EXERCISE GOAL: Restate verbatim the span of lines below between the line with "blue hammer: 6 -> 5" and the line with "yellow carrot: 3 -> 0", including those two lines, and only that span.

RECORDS FOR THIS TASK:

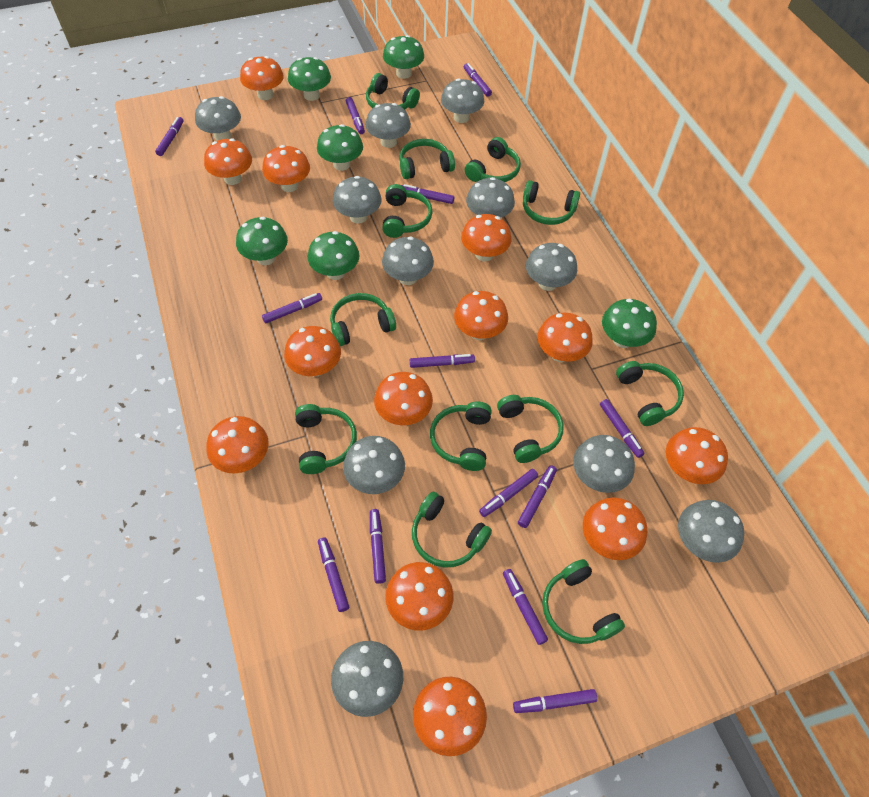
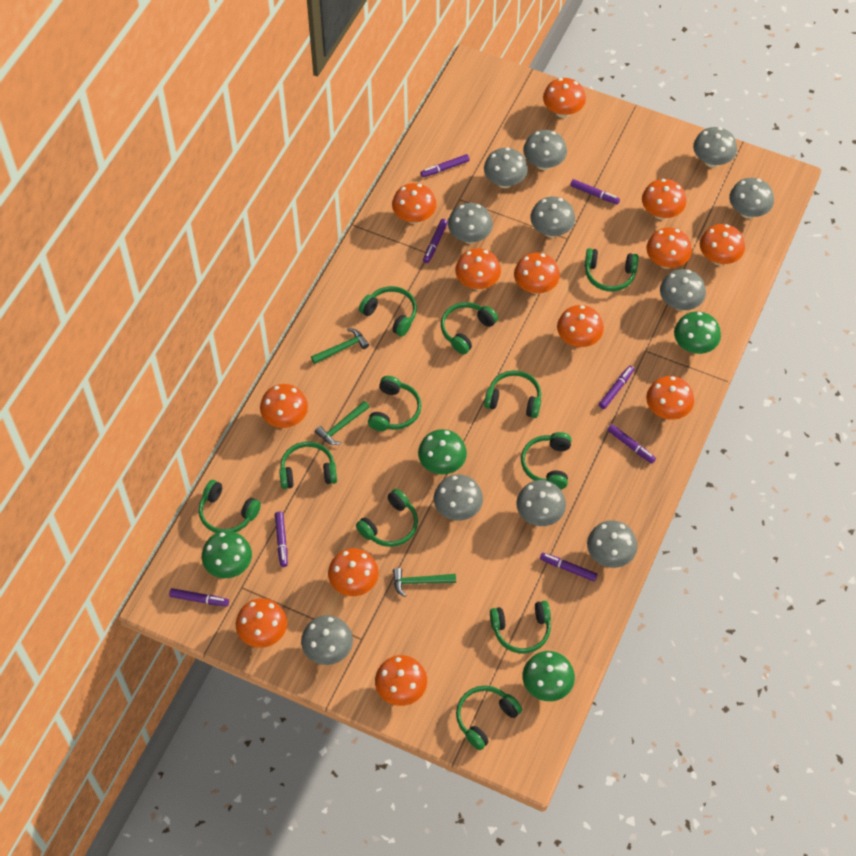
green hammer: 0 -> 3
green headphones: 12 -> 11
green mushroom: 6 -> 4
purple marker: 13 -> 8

---

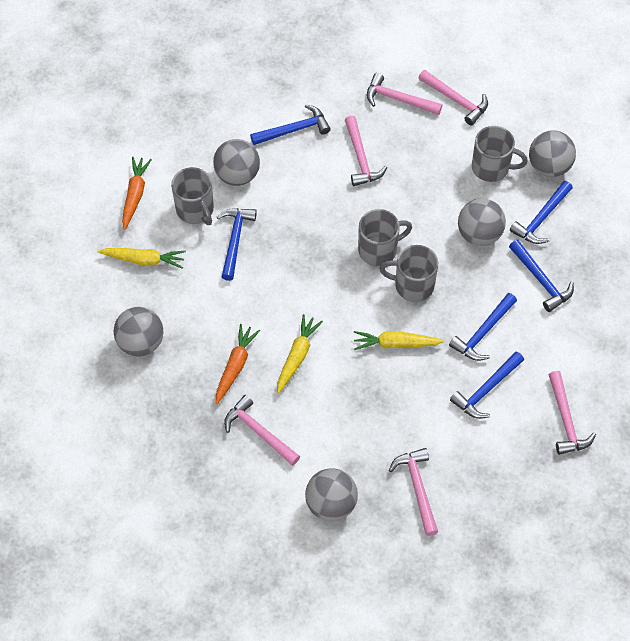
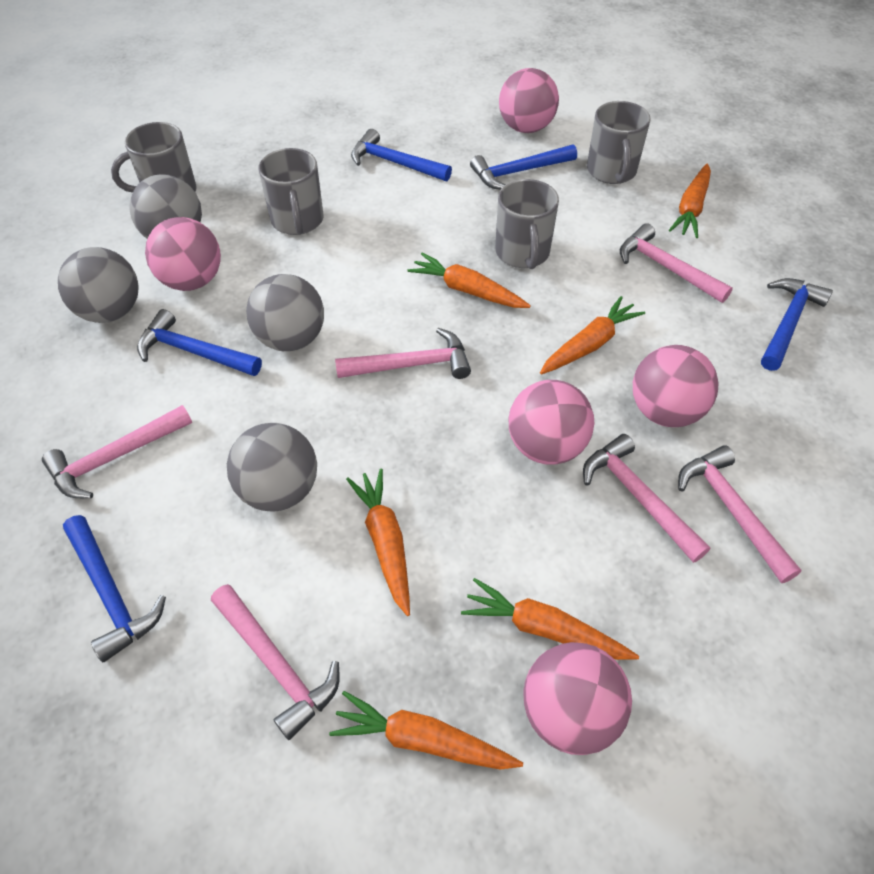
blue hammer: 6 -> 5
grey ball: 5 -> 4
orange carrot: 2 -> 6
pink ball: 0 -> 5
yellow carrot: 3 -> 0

* * *

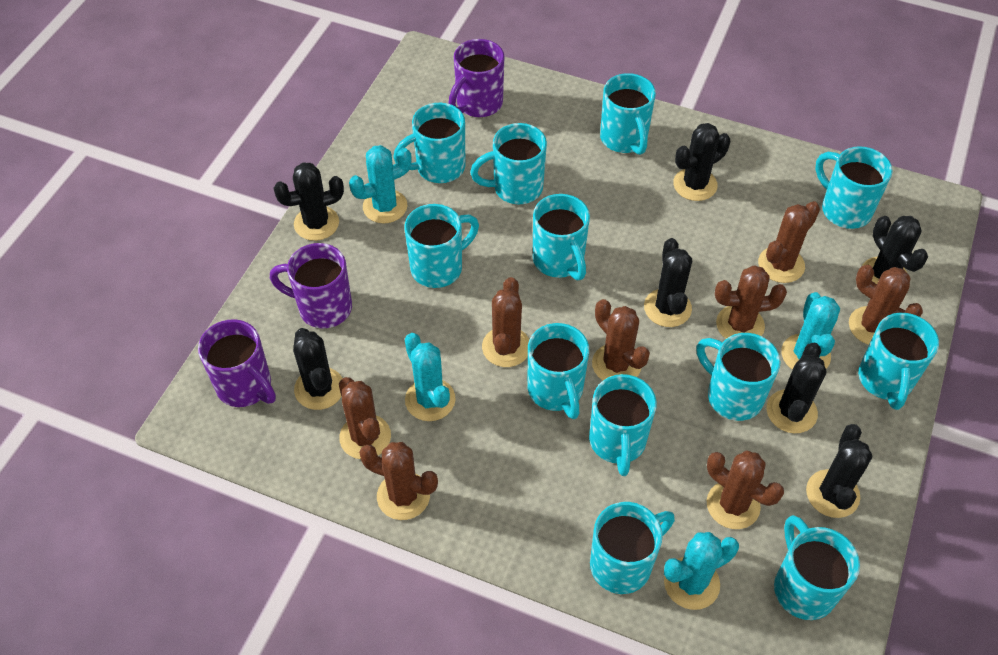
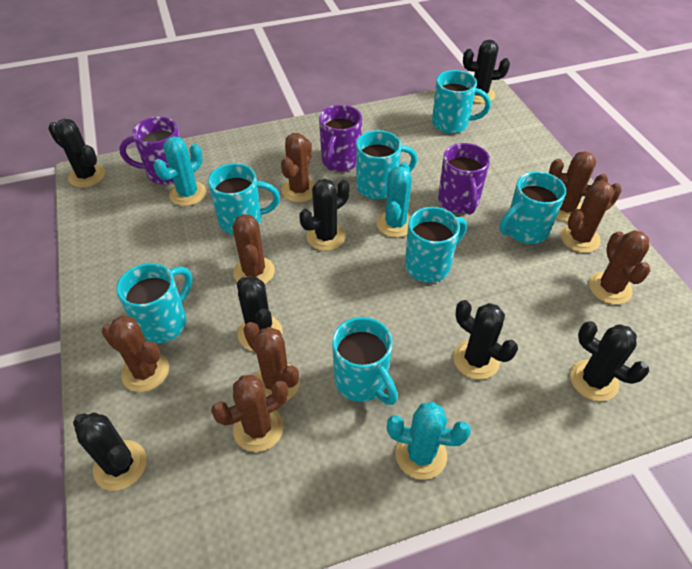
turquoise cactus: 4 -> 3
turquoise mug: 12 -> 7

ANSWER BOX:
blue hammer: 6 -> 5
grey ball: 5 -> 4
orange carrot: 2 -> 6
pink ball: 0 -> 5
yellow carrot: 3 -> 0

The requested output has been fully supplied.